EXERCISE DIRECTIONS:
Lines to restate from the data below: from the one containing "shifted | bol" to the one containing "shifted | dé", both included. Give them again exactly, and only them.

++++++++++

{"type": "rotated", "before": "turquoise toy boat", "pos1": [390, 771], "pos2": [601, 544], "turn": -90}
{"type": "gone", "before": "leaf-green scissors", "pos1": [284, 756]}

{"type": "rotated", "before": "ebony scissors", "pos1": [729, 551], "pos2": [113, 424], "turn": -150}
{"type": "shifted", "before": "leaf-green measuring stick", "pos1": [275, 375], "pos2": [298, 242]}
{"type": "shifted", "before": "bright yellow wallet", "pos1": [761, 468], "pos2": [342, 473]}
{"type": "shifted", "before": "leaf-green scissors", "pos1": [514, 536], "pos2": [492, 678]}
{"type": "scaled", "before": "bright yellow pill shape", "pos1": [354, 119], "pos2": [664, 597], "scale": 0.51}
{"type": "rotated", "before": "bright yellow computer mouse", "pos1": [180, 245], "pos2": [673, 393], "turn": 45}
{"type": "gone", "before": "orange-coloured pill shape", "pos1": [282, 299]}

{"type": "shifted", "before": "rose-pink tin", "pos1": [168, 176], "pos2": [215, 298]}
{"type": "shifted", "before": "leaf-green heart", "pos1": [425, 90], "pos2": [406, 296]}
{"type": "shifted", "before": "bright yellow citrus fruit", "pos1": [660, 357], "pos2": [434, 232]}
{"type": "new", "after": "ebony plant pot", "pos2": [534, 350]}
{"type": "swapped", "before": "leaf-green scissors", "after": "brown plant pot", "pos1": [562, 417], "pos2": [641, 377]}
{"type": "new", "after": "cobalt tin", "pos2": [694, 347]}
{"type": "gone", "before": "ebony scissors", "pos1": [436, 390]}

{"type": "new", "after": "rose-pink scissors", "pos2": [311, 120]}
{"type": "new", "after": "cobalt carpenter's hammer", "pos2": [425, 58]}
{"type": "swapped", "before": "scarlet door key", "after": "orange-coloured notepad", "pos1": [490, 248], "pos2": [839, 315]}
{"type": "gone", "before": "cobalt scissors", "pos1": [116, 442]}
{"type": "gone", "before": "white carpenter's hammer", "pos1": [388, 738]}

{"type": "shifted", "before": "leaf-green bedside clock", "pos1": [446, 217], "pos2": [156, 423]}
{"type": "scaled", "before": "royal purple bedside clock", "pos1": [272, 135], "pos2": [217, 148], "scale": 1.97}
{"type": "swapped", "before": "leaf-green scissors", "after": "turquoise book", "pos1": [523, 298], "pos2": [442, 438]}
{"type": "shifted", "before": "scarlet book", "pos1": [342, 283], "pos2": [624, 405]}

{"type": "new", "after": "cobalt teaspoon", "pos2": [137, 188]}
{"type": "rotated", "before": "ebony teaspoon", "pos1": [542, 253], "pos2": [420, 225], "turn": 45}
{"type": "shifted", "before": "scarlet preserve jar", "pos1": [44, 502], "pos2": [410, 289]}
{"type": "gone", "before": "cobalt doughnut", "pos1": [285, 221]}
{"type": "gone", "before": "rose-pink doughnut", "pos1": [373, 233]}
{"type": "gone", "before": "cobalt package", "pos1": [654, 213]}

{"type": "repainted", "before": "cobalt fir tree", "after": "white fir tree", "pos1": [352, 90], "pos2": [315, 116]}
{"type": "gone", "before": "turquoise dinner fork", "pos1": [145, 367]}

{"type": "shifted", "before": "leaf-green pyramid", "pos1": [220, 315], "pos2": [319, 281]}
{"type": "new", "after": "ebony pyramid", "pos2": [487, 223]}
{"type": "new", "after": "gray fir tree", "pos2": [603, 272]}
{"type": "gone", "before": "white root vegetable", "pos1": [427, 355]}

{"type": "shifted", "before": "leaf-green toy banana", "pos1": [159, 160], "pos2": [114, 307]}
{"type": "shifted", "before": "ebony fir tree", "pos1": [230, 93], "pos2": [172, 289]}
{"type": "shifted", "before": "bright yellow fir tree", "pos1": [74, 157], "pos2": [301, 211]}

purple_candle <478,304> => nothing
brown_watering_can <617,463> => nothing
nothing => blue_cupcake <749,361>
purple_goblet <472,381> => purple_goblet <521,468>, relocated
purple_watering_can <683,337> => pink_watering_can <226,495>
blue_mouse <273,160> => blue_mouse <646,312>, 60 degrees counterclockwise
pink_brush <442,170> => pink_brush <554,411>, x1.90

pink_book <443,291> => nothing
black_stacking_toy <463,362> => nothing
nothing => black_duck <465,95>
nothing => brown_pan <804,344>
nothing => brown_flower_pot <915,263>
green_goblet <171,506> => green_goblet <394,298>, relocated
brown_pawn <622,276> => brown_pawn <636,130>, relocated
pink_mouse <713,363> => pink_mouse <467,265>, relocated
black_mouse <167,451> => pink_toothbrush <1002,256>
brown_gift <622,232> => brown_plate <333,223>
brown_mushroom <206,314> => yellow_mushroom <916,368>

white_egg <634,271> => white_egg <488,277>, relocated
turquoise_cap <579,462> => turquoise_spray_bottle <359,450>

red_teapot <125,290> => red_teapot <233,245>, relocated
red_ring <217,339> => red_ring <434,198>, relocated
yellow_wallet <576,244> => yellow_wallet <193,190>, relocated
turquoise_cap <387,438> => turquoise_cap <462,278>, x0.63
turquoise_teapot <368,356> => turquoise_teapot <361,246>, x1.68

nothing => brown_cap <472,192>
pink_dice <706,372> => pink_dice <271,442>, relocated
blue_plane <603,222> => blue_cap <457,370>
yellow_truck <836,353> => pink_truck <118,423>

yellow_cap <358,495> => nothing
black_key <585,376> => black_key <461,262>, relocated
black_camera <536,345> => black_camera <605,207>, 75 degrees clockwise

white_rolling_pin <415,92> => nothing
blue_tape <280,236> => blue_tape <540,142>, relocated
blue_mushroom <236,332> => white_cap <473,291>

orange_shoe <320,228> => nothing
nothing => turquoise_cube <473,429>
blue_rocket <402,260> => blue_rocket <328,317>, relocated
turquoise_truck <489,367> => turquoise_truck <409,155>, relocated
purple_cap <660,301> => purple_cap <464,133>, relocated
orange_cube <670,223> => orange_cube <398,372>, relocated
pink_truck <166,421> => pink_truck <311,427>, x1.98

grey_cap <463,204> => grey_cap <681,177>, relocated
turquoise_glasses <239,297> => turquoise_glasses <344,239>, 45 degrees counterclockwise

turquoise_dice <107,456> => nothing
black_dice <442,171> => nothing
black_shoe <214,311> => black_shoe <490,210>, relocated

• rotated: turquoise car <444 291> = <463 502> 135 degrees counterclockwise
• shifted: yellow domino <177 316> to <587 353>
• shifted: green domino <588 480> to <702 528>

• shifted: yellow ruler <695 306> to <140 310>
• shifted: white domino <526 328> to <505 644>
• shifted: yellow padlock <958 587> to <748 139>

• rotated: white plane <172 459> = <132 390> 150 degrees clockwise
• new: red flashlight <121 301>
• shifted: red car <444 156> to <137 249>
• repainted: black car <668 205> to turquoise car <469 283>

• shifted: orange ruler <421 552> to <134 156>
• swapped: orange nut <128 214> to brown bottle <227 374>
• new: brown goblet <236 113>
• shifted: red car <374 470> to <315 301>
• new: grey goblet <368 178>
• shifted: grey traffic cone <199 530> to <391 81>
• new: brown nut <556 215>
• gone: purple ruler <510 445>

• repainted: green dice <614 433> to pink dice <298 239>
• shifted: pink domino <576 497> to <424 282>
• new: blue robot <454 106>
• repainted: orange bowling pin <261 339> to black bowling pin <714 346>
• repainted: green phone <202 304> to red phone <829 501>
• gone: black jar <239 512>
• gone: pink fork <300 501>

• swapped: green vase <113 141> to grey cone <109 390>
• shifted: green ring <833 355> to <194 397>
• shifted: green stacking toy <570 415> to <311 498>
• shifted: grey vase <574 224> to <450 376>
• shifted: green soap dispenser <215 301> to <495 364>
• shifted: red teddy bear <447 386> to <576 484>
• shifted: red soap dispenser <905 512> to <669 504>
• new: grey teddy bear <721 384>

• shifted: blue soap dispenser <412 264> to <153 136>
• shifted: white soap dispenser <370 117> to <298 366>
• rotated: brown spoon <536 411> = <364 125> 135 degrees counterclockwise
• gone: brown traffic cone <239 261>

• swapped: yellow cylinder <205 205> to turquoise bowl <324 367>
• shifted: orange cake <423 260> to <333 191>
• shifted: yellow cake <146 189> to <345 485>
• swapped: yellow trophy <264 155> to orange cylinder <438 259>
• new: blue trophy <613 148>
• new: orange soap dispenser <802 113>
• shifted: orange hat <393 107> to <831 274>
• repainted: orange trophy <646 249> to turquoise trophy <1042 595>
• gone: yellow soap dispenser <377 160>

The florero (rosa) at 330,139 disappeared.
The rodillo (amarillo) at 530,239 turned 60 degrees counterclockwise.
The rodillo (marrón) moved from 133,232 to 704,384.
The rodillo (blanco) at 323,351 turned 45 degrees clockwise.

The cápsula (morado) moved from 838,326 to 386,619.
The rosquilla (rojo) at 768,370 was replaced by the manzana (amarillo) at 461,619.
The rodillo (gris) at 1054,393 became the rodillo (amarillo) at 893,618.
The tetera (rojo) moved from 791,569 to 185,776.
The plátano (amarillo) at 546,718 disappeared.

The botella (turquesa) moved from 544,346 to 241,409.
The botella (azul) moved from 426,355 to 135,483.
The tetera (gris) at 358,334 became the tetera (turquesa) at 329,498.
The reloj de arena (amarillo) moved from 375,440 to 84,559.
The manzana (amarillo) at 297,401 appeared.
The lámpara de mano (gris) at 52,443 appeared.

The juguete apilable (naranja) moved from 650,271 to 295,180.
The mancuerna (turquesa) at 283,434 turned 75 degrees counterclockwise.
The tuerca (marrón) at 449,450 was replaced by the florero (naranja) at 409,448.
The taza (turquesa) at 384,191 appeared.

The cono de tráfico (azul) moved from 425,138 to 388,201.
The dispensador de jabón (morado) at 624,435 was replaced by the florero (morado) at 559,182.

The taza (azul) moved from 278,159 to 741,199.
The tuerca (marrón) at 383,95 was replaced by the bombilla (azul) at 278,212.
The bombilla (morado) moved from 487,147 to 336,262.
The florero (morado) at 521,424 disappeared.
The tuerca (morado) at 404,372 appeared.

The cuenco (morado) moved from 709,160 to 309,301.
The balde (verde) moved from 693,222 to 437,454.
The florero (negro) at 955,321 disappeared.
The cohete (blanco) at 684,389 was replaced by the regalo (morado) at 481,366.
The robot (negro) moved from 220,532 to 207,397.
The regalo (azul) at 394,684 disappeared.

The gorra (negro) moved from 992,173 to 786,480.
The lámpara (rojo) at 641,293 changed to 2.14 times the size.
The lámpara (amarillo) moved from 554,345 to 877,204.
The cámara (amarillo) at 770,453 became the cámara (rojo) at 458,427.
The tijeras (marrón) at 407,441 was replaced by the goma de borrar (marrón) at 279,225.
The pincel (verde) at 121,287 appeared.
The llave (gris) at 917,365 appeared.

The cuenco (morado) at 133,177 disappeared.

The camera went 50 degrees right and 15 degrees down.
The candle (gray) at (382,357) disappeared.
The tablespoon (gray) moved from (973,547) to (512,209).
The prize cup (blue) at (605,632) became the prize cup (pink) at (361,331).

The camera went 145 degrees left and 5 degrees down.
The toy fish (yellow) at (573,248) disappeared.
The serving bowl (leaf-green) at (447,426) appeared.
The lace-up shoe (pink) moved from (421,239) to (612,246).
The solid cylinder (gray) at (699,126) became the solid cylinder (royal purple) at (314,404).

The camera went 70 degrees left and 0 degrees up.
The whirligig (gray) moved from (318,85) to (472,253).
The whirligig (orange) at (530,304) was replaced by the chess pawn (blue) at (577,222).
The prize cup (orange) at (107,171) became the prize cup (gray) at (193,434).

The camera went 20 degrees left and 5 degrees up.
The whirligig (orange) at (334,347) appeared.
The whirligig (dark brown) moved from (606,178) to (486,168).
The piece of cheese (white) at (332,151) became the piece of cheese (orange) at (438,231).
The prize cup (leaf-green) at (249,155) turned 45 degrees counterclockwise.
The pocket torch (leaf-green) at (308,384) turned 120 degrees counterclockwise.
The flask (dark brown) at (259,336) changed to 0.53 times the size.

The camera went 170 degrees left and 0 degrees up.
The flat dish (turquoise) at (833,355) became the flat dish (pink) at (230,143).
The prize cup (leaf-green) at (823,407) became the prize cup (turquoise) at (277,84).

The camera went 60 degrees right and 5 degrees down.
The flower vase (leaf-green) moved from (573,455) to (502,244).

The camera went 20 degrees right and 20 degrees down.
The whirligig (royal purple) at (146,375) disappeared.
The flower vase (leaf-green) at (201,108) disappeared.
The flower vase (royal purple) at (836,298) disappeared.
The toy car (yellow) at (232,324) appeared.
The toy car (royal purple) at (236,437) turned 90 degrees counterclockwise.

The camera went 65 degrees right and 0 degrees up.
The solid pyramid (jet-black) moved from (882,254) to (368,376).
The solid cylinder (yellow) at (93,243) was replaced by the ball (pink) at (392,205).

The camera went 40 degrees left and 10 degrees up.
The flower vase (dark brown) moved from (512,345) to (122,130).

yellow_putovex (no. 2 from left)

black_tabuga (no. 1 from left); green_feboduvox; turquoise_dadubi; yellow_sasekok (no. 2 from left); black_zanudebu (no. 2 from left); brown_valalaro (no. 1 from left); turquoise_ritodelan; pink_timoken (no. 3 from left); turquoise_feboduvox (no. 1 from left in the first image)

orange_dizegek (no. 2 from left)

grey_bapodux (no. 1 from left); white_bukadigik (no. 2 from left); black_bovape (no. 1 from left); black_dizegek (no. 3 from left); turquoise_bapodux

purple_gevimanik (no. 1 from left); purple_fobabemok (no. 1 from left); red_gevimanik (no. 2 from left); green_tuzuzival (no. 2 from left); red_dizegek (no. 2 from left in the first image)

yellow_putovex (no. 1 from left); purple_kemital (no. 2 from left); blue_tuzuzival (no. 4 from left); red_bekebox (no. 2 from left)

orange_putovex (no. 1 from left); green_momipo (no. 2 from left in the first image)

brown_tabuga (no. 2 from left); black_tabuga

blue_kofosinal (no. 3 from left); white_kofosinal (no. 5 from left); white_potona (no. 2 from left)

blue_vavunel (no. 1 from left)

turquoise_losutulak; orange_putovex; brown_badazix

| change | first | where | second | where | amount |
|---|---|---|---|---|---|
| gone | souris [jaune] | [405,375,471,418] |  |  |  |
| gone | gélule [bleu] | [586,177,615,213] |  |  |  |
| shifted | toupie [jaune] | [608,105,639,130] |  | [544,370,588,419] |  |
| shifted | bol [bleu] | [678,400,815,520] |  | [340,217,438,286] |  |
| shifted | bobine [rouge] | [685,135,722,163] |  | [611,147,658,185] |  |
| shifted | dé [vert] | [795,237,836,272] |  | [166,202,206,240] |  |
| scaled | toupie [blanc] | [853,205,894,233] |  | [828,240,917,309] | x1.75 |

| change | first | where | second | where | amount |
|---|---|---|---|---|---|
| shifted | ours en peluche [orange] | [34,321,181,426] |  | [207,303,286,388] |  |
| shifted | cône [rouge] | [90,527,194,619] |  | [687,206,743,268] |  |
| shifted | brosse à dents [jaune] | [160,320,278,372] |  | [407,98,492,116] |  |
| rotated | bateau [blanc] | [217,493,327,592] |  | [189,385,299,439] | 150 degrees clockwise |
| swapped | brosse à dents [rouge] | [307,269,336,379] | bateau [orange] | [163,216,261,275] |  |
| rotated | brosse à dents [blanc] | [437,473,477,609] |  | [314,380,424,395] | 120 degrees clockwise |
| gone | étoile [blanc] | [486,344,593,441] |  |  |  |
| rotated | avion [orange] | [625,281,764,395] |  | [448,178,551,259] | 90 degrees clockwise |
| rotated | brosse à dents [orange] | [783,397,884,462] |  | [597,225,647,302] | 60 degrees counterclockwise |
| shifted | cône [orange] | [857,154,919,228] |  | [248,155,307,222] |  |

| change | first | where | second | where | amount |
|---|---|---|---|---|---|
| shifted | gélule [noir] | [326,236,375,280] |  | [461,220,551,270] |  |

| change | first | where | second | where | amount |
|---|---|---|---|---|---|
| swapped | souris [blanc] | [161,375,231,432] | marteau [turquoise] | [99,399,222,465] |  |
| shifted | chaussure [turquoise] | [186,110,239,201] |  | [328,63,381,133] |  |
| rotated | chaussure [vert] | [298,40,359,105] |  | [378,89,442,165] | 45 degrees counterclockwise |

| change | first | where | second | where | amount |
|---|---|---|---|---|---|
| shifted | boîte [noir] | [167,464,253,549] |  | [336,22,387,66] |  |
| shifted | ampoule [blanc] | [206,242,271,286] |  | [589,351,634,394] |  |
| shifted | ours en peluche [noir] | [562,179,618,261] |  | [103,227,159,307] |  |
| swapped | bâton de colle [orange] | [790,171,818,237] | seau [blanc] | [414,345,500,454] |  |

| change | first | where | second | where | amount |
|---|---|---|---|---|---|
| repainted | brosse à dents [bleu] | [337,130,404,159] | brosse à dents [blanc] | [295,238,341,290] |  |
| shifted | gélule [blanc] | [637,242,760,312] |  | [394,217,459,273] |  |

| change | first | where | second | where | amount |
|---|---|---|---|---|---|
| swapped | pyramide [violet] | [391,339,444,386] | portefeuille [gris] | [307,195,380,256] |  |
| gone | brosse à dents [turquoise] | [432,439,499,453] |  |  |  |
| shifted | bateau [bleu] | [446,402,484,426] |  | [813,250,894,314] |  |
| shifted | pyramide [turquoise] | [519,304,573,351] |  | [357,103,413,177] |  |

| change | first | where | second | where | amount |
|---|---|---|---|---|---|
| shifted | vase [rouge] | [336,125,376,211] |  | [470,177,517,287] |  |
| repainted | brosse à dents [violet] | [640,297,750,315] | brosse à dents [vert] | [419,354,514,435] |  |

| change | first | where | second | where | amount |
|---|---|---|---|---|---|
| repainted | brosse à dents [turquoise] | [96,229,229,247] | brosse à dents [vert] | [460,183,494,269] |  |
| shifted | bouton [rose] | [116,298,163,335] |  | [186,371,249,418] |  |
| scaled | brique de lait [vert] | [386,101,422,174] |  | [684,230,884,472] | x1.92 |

++++++++++

EXERCISE RESPONSE:
| shifted | bol [bleu] | [678,400,815,520] |  | [340,217,438,286] |  |
| shifted | bobine [rouge] | [685,135,722,163] |  | [611,147,658,185] |  |
| shifted | dé [vert] | [795,237,836,272] |  | [166,202,206,240] |  |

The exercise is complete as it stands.